>> BEGIN RECORDS SUPPLIED
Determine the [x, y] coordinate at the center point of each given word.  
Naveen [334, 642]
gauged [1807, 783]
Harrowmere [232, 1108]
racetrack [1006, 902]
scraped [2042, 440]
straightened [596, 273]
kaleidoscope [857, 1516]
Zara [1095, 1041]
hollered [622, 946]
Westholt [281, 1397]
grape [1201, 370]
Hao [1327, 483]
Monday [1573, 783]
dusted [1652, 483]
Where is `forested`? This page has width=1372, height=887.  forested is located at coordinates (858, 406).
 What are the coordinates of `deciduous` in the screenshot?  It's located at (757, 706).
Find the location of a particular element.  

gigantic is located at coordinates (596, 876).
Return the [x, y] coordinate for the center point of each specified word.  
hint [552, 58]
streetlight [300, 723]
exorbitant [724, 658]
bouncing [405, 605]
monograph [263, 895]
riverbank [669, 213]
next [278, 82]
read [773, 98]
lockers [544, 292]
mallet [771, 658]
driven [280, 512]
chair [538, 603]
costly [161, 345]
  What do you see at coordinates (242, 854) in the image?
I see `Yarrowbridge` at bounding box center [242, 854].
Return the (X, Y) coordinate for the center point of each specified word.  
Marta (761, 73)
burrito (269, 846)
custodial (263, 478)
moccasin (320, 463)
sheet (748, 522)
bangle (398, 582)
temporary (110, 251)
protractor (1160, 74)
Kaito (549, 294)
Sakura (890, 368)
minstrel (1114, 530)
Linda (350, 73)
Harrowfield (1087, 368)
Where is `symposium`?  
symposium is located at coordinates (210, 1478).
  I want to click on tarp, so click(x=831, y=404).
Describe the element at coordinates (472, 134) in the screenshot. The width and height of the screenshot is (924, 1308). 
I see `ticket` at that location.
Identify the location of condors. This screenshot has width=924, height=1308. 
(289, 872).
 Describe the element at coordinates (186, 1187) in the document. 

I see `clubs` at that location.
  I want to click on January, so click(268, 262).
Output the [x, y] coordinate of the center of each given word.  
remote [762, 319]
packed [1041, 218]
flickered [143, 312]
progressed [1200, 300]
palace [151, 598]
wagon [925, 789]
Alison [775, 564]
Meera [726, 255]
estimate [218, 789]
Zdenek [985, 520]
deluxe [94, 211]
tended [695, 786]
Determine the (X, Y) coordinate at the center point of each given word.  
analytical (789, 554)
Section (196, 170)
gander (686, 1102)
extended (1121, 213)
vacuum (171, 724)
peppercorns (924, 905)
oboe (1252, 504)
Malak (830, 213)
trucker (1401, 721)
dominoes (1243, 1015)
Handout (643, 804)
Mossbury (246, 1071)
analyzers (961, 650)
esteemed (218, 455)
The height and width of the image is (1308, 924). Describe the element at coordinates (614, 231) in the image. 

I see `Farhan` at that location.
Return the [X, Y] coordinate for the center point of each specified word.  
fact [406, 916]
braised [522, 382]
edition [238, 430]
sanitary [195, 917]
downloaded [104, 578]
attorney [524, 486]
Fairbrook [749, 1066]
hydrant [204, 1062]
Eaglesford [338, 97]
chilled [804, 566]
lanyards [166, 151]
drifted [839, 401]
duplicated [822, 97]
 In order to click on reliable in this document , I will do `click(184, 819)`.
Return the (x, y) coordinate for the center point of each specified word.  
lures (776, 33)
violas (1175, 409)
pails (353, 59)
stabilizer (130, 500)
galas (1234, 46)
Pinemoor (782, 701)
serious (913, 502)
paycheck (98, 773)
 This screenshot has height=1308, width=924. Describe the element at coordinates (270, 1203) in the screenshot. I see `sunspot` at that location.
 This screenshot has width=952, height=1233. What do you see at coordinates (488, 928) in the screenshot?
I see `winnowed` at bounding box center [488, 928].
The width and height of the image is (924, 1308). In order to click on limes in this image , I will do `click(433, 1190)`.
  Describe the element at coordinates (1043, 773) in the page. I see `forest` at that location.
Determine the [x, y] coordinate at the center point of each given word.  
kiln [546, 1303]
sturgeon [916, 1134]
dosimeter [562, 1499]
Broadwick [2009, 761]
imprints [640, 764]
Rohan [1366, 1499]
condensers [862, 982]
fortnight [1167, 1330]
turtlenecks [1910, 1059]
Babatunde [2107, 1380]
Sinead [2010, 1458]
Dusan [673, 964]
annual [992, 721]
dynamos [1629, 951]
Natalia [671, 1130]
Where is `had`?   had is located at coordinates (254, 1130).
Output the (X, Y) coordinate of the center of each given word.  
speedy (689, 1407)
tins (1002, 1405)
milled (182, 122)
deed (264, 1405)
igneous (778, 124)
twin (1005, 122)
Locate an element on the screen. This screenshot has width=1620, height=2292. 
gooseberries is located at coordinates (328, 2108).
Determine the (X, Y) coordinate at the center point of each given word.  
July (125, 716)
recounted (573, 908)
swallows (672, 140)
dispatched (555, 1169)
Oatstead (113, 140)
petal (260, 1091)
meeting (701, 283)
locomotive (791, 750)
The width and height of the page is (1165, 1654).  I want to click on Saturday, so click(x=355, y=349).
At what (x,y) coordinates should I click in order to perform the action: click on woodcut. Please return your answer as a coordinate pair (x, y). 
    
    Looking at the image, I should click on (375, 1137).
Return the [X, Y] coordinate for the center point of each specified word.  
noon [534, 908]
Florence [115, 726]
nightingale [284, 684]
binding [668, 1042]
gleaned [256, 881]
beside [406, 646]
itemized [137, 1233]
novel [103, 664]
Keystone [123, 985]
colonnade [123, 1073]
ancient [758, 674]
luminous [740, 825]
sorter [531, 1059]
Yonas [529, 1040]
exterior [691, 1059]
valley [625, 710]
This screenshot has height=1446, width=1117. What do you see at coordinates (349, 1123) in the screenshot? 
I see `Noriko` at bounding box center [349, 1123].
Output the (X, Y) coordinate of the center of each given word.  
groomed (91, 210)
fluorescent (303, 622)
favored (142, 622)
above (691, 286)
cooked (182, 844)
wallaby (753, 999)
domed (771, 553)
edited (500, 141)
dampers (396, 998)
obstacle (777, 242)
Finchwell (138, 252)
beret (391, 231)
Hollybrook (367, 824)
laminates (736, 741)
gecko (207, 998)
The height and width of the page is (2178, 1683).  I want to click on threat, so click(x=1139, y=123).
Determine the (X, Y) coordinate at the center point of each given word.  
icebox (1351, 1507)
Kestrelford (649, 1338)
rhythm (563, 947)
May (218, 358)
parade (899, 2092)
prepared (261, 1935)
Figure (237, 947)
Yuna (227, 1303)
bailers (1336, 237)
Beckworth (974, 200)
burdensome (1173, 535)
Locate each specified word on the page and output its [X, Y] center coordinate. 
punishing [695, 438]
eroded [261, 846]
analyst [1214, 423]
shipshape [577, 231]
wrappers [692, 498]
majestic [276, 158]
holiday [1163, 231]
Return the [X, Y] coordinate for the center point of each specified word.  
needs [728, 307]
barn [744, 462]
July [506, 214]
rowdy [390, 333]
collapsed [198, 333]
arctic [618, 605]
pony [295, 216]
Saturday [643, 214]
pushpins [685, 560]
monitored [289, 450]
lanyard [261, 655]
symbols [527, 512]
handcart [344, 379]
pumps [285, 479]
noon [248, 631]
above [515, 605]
>> END RECORDS SUPPLIED
## [THE REQUEST]
Copy out the lines of the listing above without any changes, beginning at the line that contains "edited (500, 141)" and stopping after the line that contains "The height and width of the page".

## [REPLY TO THE TASK]
edited (500, 141)
dampers (396, 998)
obstacle (777, 242)
Finchwell (138, 252)
beret (391, 231)
Hollybrook (367, 824)
laminates (736, 741)
gecko (207, 998)
The height and width of the page is (2178, 1683).  I want to click on threat, so click(x=1139, y=123).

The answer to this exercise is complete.